#### [Directions]
For this exercise, repeat the records below exactly as written.

#### [Exercise materials]
━━━

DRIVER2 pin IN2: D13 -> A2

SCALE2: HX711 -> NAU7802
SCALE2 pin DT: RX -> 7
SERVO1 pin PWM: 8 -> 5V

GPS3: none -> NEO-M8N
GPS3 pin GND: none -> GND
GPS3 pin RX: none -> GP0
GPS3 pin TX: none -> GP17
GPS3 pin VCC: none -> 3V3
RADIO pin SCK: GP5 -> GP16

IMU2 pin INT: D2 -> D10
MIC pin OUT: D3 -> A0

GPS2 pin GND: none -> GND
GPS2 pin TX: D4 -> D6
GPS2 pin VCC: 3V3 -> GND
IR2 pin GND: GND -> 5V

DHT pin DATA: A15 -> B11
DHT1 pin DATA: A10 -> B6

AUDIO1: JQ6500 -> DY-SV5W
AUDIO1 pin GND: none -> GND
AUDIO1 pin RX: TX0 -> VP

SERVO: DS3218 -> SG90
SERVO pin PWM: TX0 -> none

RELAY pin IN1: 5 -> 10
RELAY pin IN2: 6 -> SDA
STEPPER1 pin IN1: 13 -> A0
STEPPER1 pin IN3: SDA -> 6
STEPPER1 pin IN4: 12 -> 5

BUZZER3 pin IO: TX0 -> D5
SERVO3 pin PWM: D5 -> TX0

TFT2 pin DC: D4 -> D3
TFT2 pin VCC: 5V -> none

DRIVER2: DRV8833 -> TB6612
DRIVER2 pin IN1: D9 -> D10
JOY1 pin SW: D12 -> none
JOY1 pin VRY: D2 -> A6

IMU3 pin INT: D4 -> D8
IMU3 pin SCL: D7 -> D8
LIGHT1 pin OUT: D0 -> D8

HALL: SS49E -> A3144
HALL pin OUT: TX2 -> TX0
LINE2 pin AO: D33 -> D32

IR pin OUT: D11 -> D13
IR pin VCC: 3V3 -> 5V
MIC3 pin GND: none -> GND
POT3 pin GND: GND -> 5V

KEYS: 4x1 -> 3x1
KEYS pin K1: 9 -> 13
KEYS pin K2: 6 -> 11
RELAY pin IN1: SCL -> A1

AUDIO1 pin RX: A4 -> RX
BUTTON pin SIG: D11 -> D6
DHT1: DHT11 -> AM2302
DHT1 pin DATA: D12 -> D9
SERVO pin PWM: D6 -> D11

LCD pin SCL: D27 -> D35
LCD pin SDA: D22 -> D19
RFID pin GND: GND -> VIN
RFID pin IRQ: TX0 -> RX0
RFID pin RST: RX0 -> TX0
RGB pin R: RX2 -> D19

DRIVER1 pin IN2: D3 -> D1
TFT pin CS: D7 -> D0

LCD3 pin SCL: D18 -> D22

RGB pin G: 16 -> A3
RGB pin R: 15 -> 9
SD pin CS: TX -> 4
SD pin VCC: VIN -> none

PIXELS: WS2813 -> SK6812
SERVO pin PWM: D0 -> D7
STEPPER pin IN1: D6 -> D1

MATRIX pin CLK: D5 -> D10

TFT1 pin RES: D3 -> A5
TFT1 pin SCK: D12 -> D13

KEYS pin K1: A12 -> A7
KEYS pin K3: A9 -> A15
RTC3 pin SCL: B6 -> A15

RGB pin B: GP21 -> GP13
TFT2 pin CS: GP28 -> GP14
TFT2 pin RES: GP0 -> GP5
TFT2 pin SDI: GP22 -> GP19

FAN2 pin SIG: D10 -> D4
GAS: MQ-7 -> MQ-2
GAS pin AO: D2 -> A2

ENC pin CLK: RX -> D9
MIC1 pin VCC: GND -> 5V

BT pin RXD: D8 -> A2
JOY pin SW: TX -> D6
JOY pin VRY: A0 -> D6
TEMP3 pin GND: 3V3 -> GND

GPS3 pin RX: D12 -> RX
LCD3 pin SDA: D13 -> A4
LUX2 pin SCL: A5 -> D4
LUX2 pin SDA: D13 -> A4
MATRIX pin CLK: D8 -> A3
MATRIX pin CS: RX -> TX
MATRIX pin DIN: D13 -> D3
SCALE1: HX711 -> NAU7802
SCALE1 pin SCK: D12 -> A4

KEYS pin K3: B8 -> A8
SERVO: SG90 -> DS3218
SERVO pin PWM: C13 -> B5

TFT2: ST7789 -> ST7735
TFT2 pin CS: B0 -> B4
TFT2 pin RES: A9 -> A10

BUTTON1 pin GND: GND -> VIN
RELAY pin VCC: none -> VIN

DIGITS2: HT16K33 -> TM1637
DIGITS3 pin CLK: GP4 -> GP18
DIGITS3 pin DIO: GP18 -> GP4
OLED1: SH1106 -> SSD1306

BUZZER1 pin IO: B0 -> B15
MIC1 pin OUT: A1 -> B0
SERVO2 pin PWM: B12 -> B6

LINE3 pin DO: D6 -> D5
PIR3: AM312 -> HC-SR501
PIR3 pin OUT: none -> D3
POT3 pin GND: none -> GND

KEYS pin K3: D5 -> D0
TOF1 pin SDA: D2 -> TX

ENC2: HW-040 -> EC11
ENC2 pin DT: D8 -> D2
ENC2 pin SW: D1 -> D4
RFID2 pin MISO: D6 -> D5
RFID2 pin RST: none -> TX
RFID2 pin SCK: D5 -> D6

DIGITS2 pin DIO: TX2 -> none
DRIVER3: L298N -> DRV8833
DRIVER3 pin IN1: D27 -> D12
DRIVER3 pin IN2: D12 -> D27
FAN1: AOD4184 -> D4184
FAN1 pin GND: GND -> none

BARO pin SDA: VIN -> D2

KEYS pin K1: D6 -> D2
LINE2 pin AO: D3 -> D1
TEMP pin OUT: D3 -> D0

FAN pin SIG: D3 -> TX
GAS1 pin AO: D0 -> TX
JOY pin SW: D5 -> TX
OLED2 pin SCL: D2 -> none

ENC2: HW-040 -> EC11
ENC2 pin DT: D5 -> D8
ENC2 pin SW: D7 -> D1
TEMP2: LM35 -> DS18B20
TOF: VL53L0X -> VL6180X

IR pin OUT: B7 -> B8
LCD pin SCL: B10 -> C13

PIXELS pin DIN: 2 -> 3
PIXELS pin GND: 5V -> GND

━━━

#### [Answer space]
DRIVER2 pin IN2: D13 -> A2

SCALE2: HX711 -> NAU7802
SCALE2 pin DT: RX -> 7
SERVO1 pin PWM: 8 -> 5V

GPS3: none -> NEO-M8N
GPS3 pin GND: none -> GND
GPS3 pin RX: none -> GP0
GPS3 pin TX: none -> GP17
GPS3 pin VCC: none -> 3V3
RADIO pin SCK: GP5 -> GP16

IMU2 pin INT: D2 -> D10
MIC pin OUT: D3 -> A0

GPS2 pin GND: none -> GND
GPS2 pin TX: D4 -> D6
GPS2 pin VCC: 3V3 -> GND
IR2 pin GND: GND -> 5V

DHT pin DATA: A15 -> B11
DHT1 pin DATA: A10 -> B6

AUDIO1: JQ6500 -> DY-SV5W
AUDIO1 pin GND: none -> GND
AUDIO1 pin RX: TX0 -> VP

SERVO: DS3218 -> SG90
SERVO pin PWM: TX0 -> none

RELAY pin IN1: 5 -> 10
RELAY pin IN2: 6 -> SDA
STEPPER1 pin IN1: 13 -> A0
STEPPER1 pin IN3: SDA -> 6
STEPPER1 pin IN4: 12 -> 5

BUZZER3 pin IO: TX0 -> D5
SERVO3 pin PWM: D5 -> TX0

TFT2 pin DC: D4 -> D3
TFT2 pin VCC: 5V -> none

DRIVER2: DRV8833 -> TB6612
DRIVER2 pin IN1: D9 -> D10
JOY1 pin SW: D12 -> none
JOY1 pin VRY: D2 -> A6

IMU3 pin INT: D4 -> D8
IMU3 pin SCL: D7 -> D8
LIGHT1 pin OUT: D0 -> D8

HALL: SS49E -> A3144
HALL pin OUT: TX2 -> TX0
LINE2 pin AO: D33 -> D32

IR pin OUT: D11 -> D13
IR pin VCC: 3V3 -> 5V
MIC3 pin GND: none -> GND
POT3 pin GND: GND -> 5V

KEYS: 4x1 -> 3x1
KEYS pin K1: 9 -> 13
KEYS pin K2: 6 -> 11
RELAY pin IN1: SCL -> A1

AUDIO1 pin RX: A4 -> RX
BUTTON pin SIG: D11 -> D6
DHT1: DHT11 -> AM2302
DHT1 pin DATA: D12 -> D9
SERVO pin PWM: D6 -> D11

LCD pin SCL: D27 -> D35
LCD pin SDA: D22 -> D19
RFID pin GND: GND -> VIN
RFID pin IRQ: TX0 -> RX0
RFID pin RST: RX0 -> TX0
RGB pin R: RX2 -> D19

DRIVER1 pin IN2: D3 -> D1
TFT pin CS: D7 -> D0

LCD3 pin SCL: D18 -> D22

RGB pin G: 16 -> A3
RGB pin R: 15 -> 9
SD pin CS: TX -> 4
SD pin VCC: VIN -> none

PIXELS: WS2813 -> SK6812
SERVO pin PWM: D0 -> D7
STEPPER pin IN1: D6 -> D1

MATRIX pin CLK: D5 -> D10

TFT1 pin RES: D3 -> A5
TFT1 pin SCK: D12 -> D13

KEYS pin K1: A12 -> A7
KEYS pin K3: A9 -> A15
RTC3 pin SCL: B6 -> A15

RGB pin B: GP21 -> GP13
TFT2 pin CS: GP28 -> GP14
TFT2 pin RES: GP0 -> GP5
TFT2 pin SDI: GP22 -> GP19

FAN2 pin SIG: D10 -> D4
GAS: MQ-7 -> MQ-2
GAS pin AO: D2 -> A2

ENC pin CLK: RX -> D9
MIC1 pin VCC: GND -> 5V

BT pin RXD: D8 -> A2
JOY pin SW: TX -> D6
JOY pin VRY: A0 -> D6
TEMP3 pin GND: 3V3 -> GND

GPS3 pin RX: D12 -> RX
LCD3 pin SDA: D13 -> A4
LUX2 pin SCL: A5 -> D4
LUX2 pin SDA: D13 -> A4
MATRIX pin CLK: D8 -> A3
MATRIX pin CS: RX -> TX
MATRIX pin DIN: D13 -> D3
SCALE1: HX711 -> NAU7802
SCALE1 pin SCK: D12 -> A4

KEYS pin K3: B8 -> A8
SERVO: SG90 -> DS3218
SERVO pin PWM: C13 -> B5

TFT2: ST7789 -> ST7735
TFT2 pin CS: B0 -> B4
TFT2 pin RES: A9 -> A10

BUTTON1 pin GND: GND -> VIN
RELAY pin VCC: none -> VIN

DIGITS2: HT16K33 -> TM1637
DIGITS3 pin CLK: GP4 -> GP18
DIGITS3 pin DIO: GP18 -> GP4
OLED1: SH1106 -> SSD1306

BUZZER1 pin IO: B0 -> B15
MIC1 pin OUT: A1 -> B0
SERVO2 pin PWM: B12 -> B6

LINE3 pin DO: D6 -> D5
PIR3: AM312 -> HC-SR501
PIR3 pin OUT: none -> D3
POT3 pin GND: none -> GND

KEYS pin K3: D5 -> D0
TOF1 pin SDA: D2 -> TX

ENC2: HW-040 -> EC11
ENC2 pin DT: D8 -> D2
ENC2 pin SW: D1 -> D4
RFID2 pin MISO: D6 -> D5
RFID2 pin RST: none -> TX
RFID2 pin SCK: D5 -> D6

DIGITS2 pin DIO: TX2 -> none
DRIVER3: L298N -> DRV8833
DRIVER3 pin IN1: D27 -> D12
DRIVER3 pin IN2: D12 -> D27
FAN1: AOD4184 -> D4184
FAN1 pin GND: GND -> none

BARO pin SDA: VIN -> D2

KEYS pin K1: D6 -> D2
LINE2 pin AO: D3 -> D1
TEMP pin OUT: D3 -> D0

FAN pin SIG: D3 -> TX
GAS1 pin AO: D0 -> TX
JOY pin SW: D5 -> TX
OLED2 pin SCL: D2 -> none

ENC2: HW-040 -> EC11
ENC2 pin DT: D5 -> D8
ENC2 pin SW: D7 -> D1
TEMP2: LM35 -> DS18B20
TOF: VL53L0X -> VL6180X

IR pin OUT: B7 -> B8
LCD pin SCL: B10 -> C13

PIXELS pin DIN: 2 -> 3
PIXELS pin GND: 5V -> GND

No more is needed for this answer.